### Written task
Write out the entries below once more, exactly.

### Extracted records
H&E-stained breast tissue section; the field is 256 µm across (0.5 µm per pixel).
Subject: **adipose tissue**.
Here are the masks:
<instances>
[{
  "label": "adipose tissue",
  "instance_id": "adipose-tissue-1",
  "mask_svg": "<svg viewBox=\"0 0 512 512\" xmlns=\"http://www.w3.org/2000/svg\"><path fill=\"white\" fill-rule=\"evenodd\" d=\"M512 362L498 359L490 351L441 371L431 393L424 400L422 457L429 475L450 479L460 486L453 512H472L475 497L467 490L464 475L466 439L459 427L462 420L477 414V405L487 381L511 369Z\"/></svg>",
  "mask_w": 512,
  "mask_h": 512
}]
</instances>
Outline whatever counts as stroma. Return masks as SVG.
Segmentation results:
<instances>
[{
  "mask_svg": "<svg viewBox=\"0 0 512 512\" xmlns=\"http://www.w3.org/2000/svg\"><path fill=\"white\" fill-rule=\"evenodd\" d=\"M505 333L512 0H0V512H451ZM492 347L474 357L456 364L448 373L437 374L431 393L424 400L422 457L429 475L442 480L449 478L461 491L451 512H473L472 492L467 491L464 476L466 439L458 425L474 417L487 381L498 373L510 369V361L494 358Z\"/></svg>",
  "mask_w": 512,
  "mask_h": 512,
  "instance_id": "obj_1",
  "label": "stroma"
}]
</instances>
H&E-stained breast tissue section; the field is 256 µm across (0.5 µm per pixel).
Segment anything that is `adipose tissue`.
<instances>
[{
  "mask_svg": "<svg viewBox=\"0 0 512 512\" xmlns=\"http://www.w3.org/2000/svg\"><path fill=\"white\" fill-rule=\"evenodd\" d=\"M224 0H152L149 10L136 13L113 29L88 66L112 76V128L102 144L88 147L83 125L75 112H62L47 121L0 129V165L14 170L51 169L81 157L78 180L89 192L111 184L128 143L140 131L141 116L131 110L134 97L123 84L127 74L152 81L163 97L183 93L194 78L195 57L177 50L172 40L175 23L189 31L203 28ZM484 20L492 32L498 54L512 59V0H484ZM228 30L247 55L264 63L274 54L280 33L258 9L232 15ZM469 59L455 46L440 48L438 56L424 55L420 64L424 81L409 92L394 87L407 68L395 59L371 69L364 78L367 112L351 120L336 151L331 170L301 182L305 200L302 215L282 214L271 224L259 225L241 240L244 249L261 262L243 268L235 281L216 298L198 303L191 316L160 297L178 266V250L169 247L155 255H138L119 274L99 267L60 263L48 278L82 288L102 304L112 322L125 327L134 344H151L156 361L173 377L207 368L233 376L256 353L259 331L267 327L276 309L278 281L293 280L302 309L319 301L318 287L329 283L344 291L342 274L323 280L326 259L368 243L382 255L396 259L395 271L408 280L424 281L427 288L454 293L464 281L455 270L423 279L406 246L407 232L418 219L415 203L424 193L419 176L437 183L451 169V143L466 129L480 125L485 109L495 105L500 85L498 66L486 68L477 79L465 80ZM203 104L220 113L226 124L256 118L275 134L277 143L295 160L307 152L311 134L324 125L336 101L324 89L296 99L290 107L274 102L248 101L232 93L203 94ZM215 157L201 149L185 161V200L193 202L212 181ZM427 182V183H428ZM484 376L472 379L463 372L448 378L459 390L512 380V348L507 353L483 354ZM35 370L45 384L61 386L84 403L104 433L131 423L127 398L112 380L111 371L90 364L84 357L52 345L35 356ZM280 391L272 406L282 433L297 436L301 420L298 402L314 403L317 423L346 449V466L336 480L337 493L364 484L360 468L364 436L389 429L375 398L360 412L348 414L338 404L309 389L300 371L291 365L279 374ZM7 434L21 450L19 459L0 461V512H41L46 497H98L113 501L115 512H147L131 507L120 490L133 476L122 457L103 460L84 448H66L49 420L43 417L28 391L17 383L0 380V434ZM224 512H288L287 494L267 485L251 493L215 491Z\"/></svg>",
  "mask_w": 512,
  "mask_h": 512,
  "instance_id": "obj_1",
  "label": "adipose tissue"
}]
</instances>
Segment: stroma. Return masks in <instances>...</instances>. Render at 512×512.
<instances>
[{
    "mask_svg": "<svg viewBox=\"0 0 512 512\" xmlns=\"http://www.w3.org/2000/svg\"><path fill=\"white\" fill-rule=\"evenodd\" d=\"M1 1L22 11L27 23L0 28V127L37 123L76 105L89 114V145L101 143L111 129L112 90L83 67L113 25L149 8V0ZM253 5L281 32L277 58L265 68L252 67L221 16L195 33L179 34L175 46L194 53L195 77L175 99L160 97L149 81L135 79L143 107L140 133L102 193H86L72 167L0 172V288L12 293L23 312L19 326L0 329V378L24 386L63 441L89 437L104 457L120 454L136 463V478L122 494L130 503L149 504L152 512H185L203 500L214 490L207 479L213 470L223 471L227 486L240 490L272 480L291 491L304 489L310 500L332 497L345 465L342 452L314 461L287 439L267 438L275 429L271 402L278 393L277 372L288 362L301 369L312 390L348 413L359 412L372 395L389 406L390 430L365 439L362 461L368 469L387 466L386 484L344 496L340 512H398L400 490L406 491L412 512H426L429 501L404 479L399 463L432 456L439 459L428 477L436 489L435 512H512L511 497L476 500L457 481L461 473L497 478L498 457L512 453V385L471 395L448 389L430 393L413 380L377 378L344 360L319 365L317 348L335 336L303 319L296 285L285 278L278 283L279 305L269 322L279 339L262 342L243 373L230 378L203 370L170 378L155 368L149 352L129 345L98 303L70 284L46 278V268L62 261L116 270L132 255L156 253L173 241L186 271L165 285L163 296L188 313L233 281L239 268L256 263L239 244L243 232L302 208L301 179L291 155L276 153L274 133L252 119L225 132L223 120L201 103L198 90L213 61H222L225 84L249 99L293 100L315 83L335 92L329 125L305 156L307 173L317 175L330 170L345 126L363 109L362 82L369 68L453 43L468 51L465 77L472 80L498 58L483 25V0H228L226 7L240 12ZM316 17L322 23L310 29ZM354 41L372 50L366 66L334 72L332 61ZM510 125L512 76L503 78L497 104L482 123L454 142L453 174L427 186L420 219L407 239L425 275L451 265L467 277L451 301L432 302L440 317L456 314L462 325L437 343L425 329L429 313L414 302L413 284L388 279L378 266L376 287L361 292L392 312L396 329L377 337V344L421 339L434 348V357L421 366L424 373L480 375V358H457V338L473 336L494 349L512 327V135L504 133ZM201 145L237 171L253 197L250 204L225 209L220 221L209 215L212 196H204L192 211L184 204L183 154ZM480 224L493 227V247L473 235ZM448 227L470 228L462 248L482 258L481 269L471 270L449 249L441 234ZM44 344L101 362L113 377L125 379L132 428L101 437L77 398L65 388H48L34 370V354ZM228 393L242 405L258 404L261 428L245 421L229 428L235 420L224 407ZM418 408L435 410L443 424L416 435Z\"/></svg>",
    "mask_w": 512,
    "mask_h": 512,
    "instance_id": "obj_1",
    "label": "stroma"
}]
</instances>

### Final answer
H&E-stained breast tissue section; the field is 256 µm across (0.5 µm per pixel).
Subject: **adipose tissue**.
Here are the masks:
<instances>
[{
  "label": "adipose tissue",
  "instance_id": "adipose-tissue-1",
  "mask_svg": "<svg viewBox=\"0 0 512 512\" xmlns=\"http://www.w3.org/2000/svg\"><path fill=\"white\" fill-rule=\"evenodd\" d=\"M512 362L498 359L490 351L441 371L431 393L424 400L422 457L429 475L450 479L460 486L453 512H472L475 497L467 490L464 475L466 439L459 427L462 420L477 414V405L487 381L511 369Z\"/></svg>",
  "mask_w": 512,
  "mask_h": 512
}]
</instances>
Outline whatever counts as stroma. Return masks as SVG.
Segmentation results:
<instances>
[{
  "mask_svg": "<svg viewBox=\"0 0 512 512\" xmlns=\"http://www.w3.org/2000/svg\"><path fill=\"white\" fill-rule=\"evenodd\" d=\"M505 333L512 0H0V512H451ZM492 347L474 357L456 364L448 373L437 374L431 393L424 400L422 457L429 475L442 480L449 478L461 491L451 512H473L472 492L467 491L464 476L466 439L458 425L474 417L487 381L498 373L510 369V361L494 358Z\"/></svg>",
  "mask_w": 512,
  "mask_h": 512,
  "instance_id": "obj_1",
  "label": "stroma"
}]
</instances>
H&E-stained breast tissue section; the field is 256 µm across (0.5 µm per pixel).
Segment anything that is `adipose tissue`.
<instances>
[{
  "mask_svg": "<svg viewBox=\"0 0 512 512\" xmlns=\"http://www.w3.org/2000/svg\"><path fill=\"white\" fill-rule=\"evenodd\" d=\"M224 0H152L149 10L136 13L113 29L88 66L112 76V128L102 144L88 147L83 125L75 112H62L47 121L0 129V165L14 170L51 169L81 157L78 180L89 192L111 184L128 143L140 131L141 116L131 110L134 97L123 84L127 74L152 81L163 97L183 93L194 78L195 57L177 50L172 40L175 23L189 31L203 28ZM484 20L492 32L498 54L512 59V0H484ZM228 30L247 55L264 63L274 54L280 33L258 9L232 15ZM469 59L455 46L440 48L438 56L424 55L420 64L424 81L409 92L394 87L407 68L395 59L371 69L364 78L367 112L351 120L336 151L331 170L301 182L305 200L302 215L282 214L271 224L259 225L241 240L244 249L261 262L243 268L235 281L216 298L198 303L191 316L160 297L178 266V250L169 247L155 255H138L119 274L99 267L60 263L48 278L82 288L102 304L112 322L125 327L134 344H151L156 361L173 377L207 368L233 376L256 353L259 331L267 327L276 309L278 281L293 280L302 309L319 301L318 287L329 283L344 291L342 274L323 280L326 259L368 243L382 255L396 259L395 271L408 280L424 281L427 288L454 293L464 281L455 270L423 279L406 246L407 232L418 219L415 203L424 193L419 176L437 183L451 169V143L466 129L480 125L485 109L495 105L500 85L498 66L486 68L477 79L465 80ZM203 104L220 113L226 124L256 118L275 134L277 143L295 160L307 152L311 134L324 125L336 101L324 89L296 99L290 107L274 102L248 101L232 93L203 94ZM215 157L201 149L185 161V200L193 202L212 181ZM427 182V183H428ZM484 376L472 379L463 372L448 378L459 390L512 380V348L507 353L483 354ZM35 370L45 384L61 386L84 403L104 433L131 423L127 398L112 380L111 371L90 364L84 357L52 345L35 356ZM280 391L272 406L282 433L297 436L301 420L298 402L314 403L317 423L346 449V466L336 480L337 493L364 484L360 468L364 436L389 429L375 398L360 412L348 414L338 404L309 389L300 371L291 365L279 374ZM7 434L21 450L19 459L0 461V512H41L46 497H98L113 501L115 512H147L131 507L120 490L133 476L122 457L103 460L84 448H66L49 420L43 417L28 391L17 383L0 380V434ZM224 512H288L287 494L267 485L251 493L215 491Z\"/></svg>",
  "mask_w": 512,
  "mask_h": 512,
  "instance_id": "obj_1",
  "label": "adipose tissue"
}]
</instances>
Segment: stroma. Return masks in <instances>...</instances>. Render at 512×512.
<instances>
[{
    "mask_svg": "<svg viewBox=\"0 0 512 512\" xmlns=\"http://www.w3.org/2000/svg\"><path fill=\"white\" fill-rule=\"evenodd\" d=\"M1 1L22 11L27 23L0 28V127L37 123L76 105L89 114V145L101 143L111 129L112 90L83 67L113 25L149 8V0ZM253 5L281 32L277 58L265 68L252 67L221 16L195 33L179 34L175 46L194 53L195 77L175 99L160 97L149 81L135 79L143 107L140 133L102 193H86L72 167L0 172V288L12 293L23 312L19 326L0 329V378L24 386L63 441L89 437L104 457L120 454L136 463V478L122 494L130 503L149 504L152 512H185L203 500L214 490L207 479L213 470L223 471L227 486L240 490L272 480L291 491L304 489L310 500L332 497L345 465L342 452L314 461L287 439L267 438L275 429L271 402L278 393L277 372L288 362L301 369L312 390L348 413L359 412L372 395L389 406L390 430L365 439L362 461L368 469L387 466L386 484L344 496L340 512H398L400 490L406 491L412 512H426L429 501L404 479L399 463L432 456L439 459L428 477L436 489L435 512H512L511 497L476 500L457 481L461 473L497 478L498 457L512 453V385L471 395L448 389L430 393L413 380L377 378L344 360L319 365L317 348L335 336L303 319L296 285L285 278L278 283L279 305L269 322L279 339L262 342L243 373L230 378L203 370L170 378L155 368L149 352L129 345L98 303L70 284L46 278V268L62 261L116 270L132 255L156 253L173 241L186 271L165 285L163 296L188 313L233 281L239 268L256 263L239 244L243 232L302 208L301 179L291 155L276 153L274 133L252 119L225 132L223 120L201 103L198 90L213 61H222L225 84L249 99L293 100L315 83L335 92L329 125L305 156L307 173L317 175L330 170L345 126L363 109L362 82L369 68L453 43L468 51L465 77L472 80L498 58L483 25V0H228L226 7L240 12ZM316 17L322 23L310 29ZM354 41L372 50L366 66L334 72L332 61ZM510 125L512 76L503 78L497 104L482 123L454 142L453 174L427 186L420 219L407 239L425 275L451 265L467 277L451 301L432 302L440 317L456 314L462 325L437 343L425 329L429 313L414 302L413 284L388 279L378 266L376 287L361 292L392 312L396 329L377 337V344L421 339L434 348V357L421 366L424 373L480 375V358H457V338L473 336L494 349L512 327V135L504 133ZM201 145L237 171L253 197L250 204L225 209L220 221L209 215L212 196H204L192 211L184 204L183 154ZM480 224L493 227V247L473 235ZM448 227L470 228L462 248L482 258L481 269L471 270L449 249L441 234ZM44 344L101 362L113 377L125 379L132 428L101 437L77 398L65 388H48L34 370V354ZM228 393L242 405L258 404L261 428L245 421L229 428L235 420L224 407ZM418 408L435 410L443 424L416 435Z\"/></svg>",
    "mask_w": 512,
    "mask_h": 512,
    "instance_id": "obj_1",
    "label": "stroma"
}]
</instances>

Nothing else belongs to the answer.